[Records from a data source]
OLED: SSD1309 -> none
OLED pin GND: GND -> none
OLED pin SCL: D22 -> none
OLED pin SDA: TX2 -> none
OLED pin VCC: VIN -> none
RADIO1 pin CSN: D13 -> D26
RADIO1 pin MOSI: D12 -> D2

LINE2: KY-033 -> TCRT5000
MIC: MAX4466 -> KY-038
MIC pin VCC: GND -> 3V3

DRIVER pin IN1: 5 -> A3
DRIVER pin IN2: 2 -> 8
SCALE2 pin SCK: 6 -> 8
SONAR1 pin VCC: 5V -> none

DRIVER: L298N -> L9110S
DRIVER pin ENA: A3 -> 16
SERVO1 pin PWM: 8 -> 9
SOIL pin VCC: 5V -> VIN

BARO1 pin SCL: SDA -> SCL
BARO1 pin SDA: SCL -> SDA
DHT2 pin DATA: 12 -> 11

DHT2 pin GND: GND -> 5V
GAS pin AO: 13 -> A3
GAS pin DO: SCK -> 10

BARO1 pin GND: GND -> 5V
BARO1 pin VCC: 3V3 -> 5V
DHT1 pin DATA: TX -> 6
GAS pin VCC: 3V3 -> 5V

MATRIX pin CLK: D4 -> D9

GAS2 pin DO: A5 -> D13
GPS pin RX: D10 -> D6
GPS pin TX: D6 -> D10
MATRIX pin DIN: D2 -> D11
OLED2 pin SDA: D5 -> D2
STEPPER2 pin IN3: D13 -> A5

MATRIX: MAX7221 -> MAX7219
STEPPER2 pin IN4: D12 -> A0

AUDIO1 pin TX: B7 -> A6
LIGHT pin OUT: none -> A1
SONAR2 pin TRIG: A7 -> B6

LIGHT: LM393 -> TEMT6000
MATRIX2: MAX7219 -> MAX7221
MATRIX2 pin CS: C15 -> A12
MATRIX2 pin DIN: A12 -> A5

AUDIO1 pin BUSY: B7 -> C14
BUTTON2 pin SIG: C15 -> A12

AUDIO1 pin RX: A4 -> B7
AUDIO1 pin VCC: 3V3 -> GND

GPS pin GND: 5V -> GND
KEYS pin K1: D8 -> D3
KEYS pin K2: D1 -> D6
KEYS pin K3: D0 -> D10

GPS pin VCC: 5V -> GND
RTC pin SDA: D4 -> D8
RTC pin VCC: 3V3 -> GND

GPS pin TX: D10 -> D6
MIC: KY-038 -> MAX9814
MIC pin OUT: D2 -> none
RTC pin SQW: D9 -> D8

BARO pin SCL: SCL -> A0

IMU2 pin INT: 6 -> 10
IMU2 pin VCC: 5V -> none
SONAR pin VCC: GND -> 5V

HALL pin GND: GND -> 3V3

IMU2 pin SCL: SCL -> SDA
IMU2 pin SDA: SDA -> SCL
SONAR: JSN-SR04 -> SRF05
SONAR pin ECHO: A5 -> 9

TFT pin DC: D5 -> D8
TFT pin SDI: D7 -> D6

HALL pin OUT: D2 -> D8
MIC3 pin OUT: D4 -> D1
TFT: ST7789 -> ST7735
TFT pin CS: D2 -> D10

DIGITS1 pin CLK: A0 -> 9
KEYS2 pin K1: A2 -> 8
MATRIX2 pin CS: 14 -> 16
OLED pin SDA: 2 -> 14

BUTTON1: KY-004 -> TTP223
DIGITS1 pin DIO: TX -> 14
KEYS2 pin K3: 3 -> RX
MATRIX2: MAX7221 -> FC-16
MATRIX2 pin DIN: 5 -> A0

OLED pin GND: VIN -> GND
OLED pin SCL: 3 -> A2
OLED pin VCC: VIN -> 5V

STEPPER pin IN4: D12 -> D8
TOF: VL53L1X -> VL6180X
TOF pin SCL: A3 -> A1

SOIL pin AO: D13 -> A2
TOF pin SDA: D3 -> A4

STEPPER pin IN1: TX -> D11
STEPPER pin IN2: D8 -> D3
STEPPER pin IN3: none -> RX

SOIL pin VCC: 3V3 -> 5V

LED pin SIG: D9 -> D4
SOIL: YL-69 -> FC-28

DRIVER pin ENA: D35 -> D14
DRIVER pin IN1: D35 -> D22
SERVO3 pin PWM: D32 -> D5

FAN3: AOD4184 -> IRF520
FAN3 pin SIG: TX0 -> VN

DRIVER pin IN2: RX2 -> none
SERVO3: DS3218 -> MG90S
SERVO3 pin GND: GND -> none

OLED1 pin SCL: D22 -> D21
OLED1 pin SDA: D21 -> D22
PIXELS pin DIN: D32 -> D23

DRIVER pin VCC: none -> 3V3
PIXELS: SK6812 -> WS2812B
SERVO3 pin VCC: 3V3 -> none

*EXERCISE DIRECTIONS*. Set down, exactly as they appear above, all lines from the one that has "MIC pin OUT: D2 -> none" down to the one that has "MATRIX2: MAX7221 -> FC-16", including those two and no others.

*SOLUTION FOR THIS TASK*.
MIC pin OUT: D2 -> none
RTC pin SQW: D9 -> D8

BARO pin SCL: SCL -> A0

IMU2 pin INT: 6 -> 10
IMU2 pin VCC: 5V -> none
SONAR pin VCC: GND -> 5V

HALL pin GND: GND -> 3V3

IMU2 pin SCL: SCL -> SDA
IMU2 pin SDA: SDA -> SCL
SONAR: JSN-SR04 -> SRF05
SONAR pin ECHO: A5 -> 9

TFT pin DC: D5 -> D8
TFT pin SDI: D7 -> D6

HALL pin OUT: D2 -> D8
MIC3 pin OUT: D4 -> D1
TFT: ST7789 -> ST7735
TFT pin CS: D2 -> D10

DIGITS1 pin CLK: A0 -> 9
KEYS2 pin K1: A2 -> 8
MATRIX2 pin CS: 14 -> 16
OLED pin SDA: 2 -> 14

BUTTON1: KY-004 -> TTP223
DIGITS1 pin DIO: TX -> 14
KEYS2 pin K3: 3 -> RX
MATRIX2: MAX7221 -> FC-16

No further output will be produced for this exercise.